# Required work
Which lines in the data contain the word "none"? Please copy each of them.

# Given information

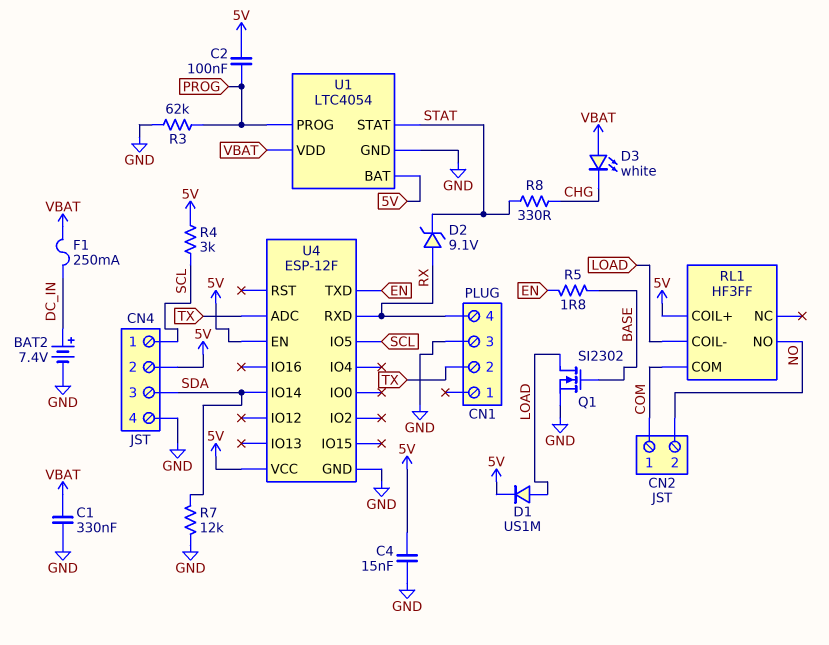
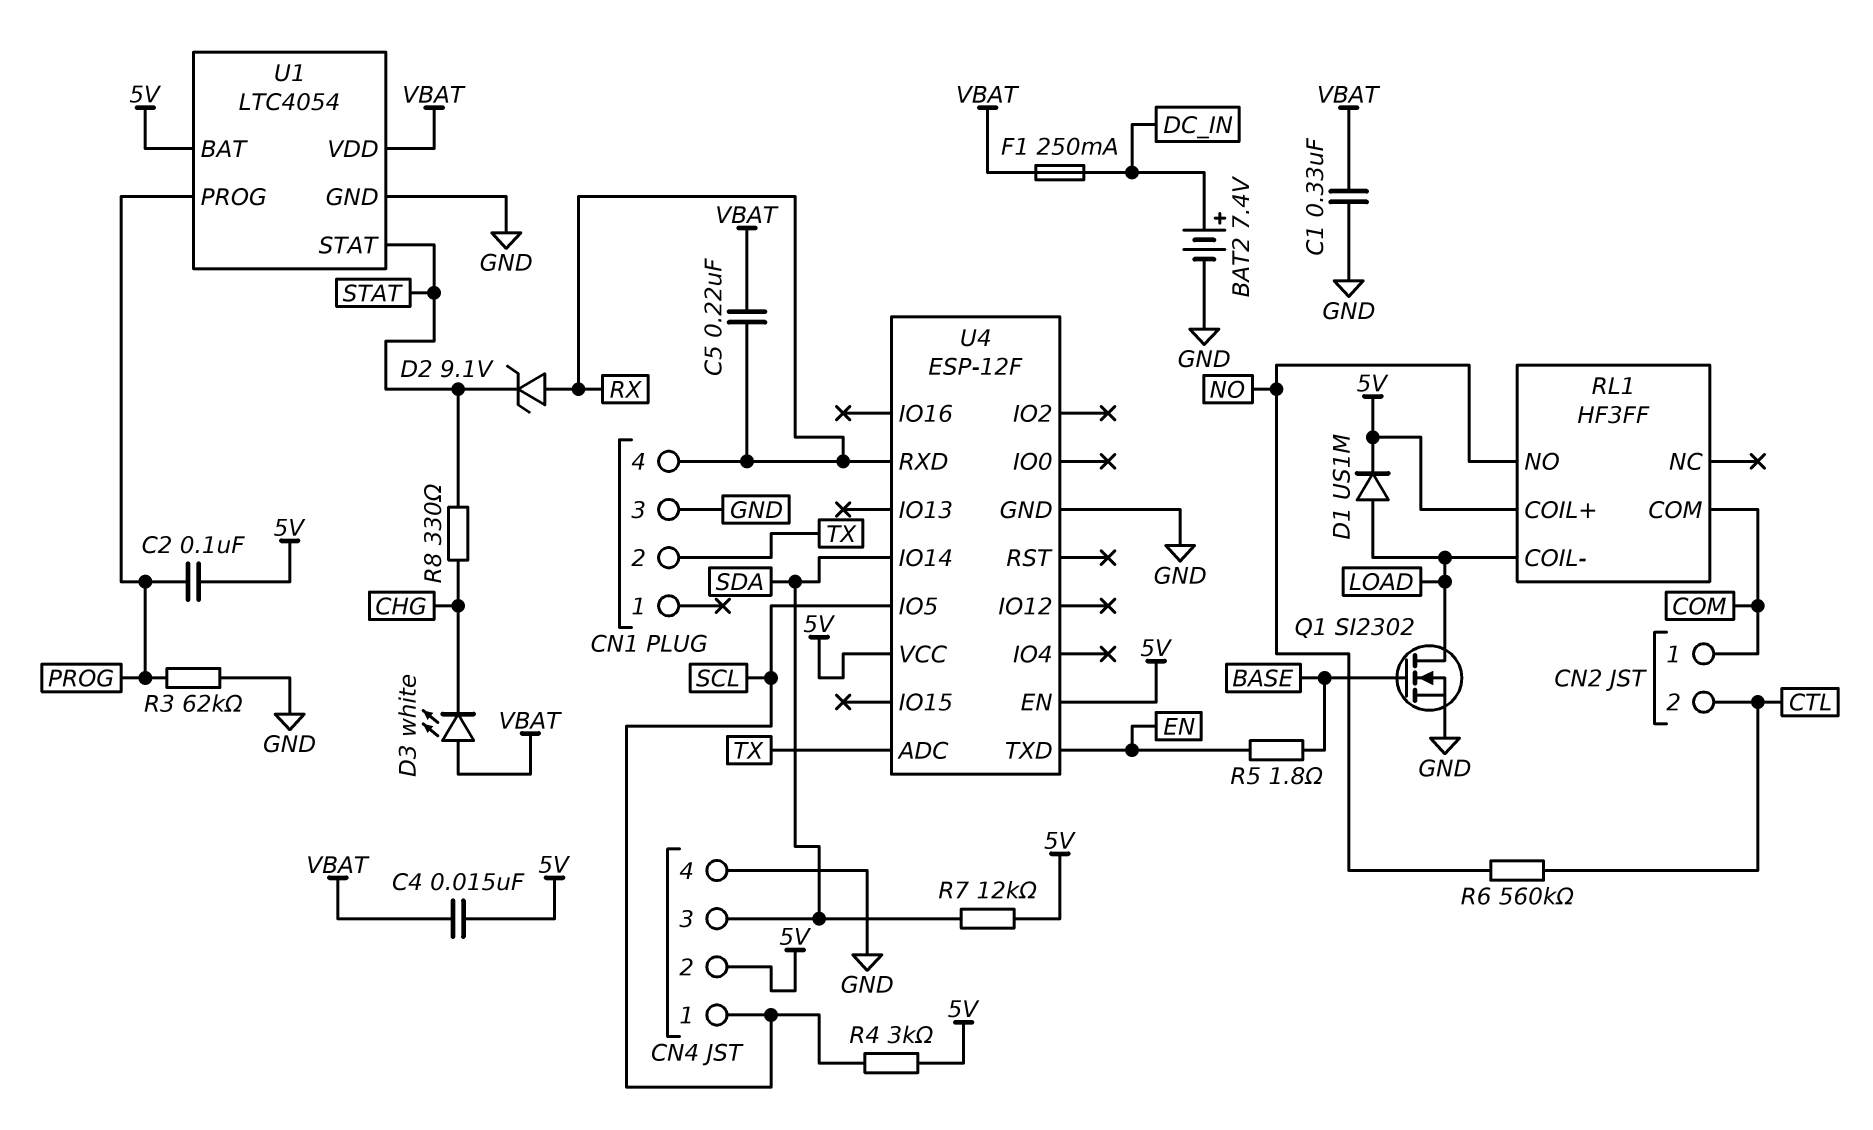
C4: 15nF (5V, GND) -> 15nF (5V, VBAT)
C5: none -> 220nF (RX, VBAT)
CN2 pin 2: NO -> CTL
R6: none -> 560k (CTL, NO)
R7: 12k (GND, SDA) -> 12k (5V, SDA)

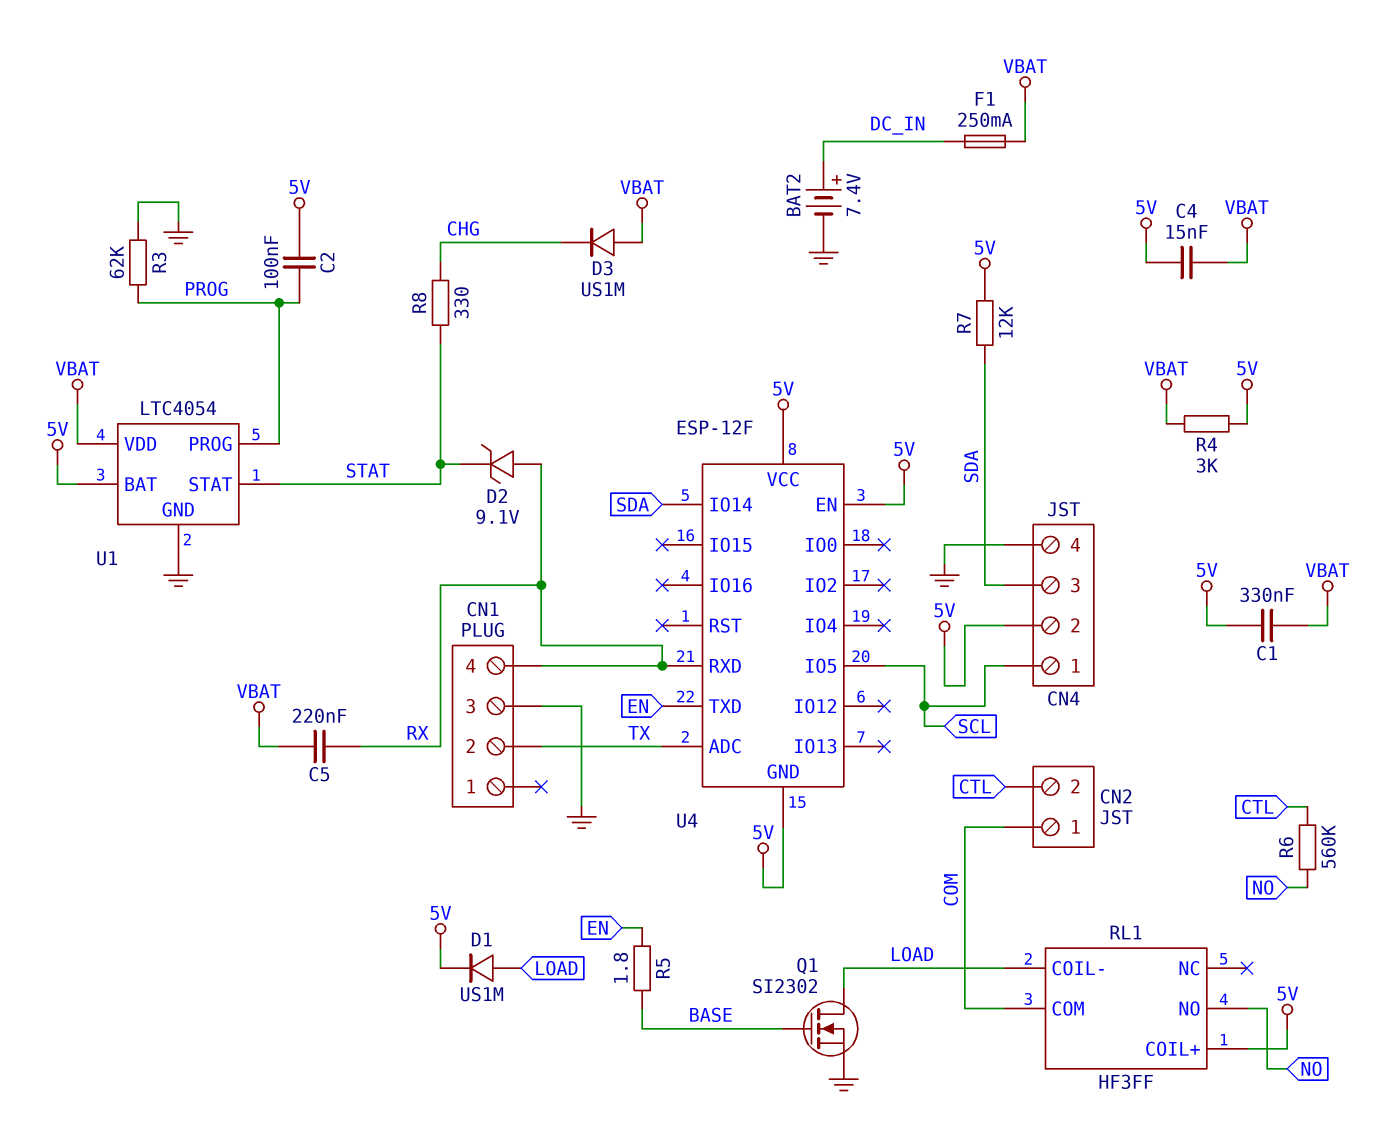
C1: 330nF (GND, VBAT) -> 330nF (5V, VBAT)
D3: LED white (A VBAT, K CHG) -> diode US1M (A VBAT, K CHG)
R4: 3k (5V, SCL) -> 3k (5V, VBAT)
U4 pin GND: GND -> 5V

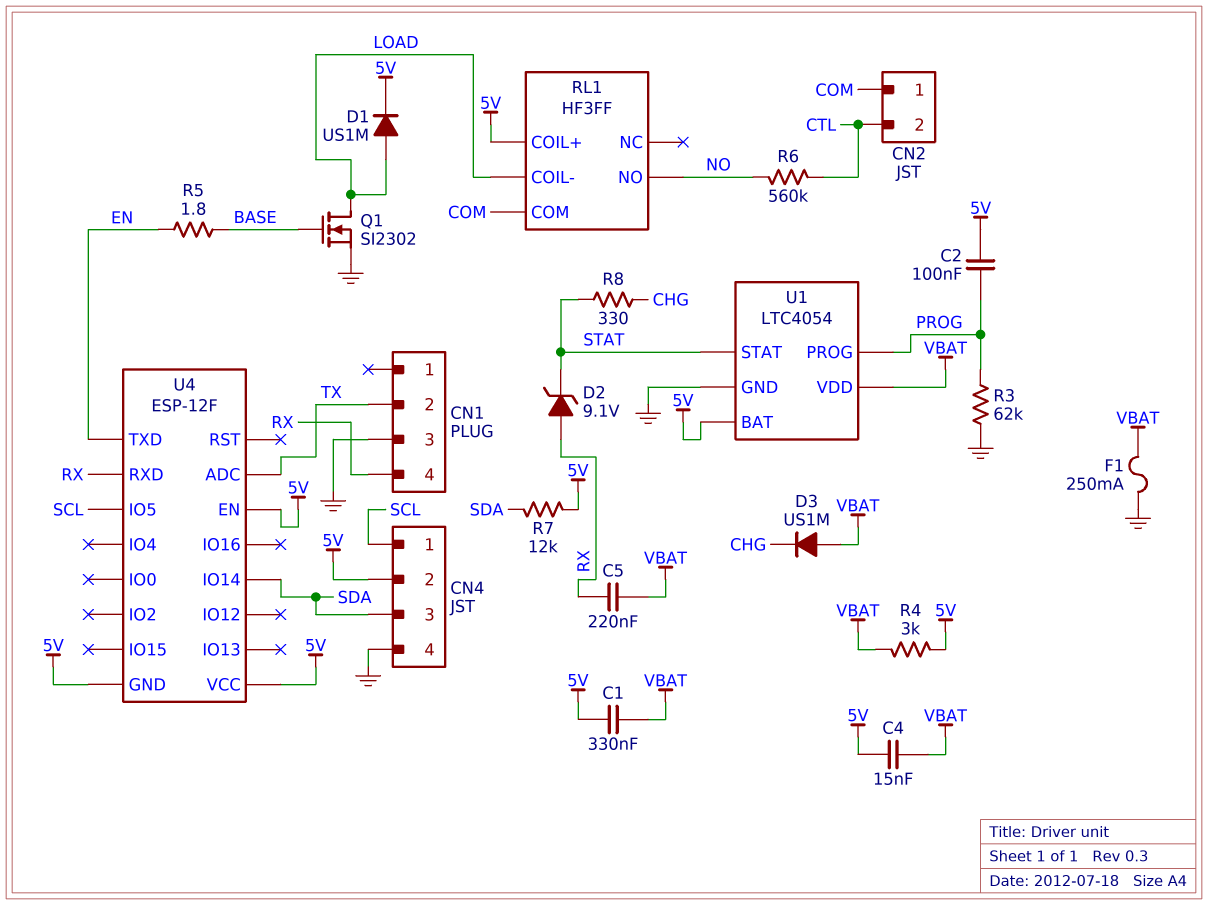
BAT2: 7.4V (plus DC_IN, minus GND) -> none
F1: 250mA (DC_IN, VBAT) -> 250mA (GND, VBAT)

# Solution
C5: none -> 220nF (RX, VBAT)
R6: none -> 560k (CTL, NO)
BAT2: 7.4V (plus DC_IN, minus GND) -> none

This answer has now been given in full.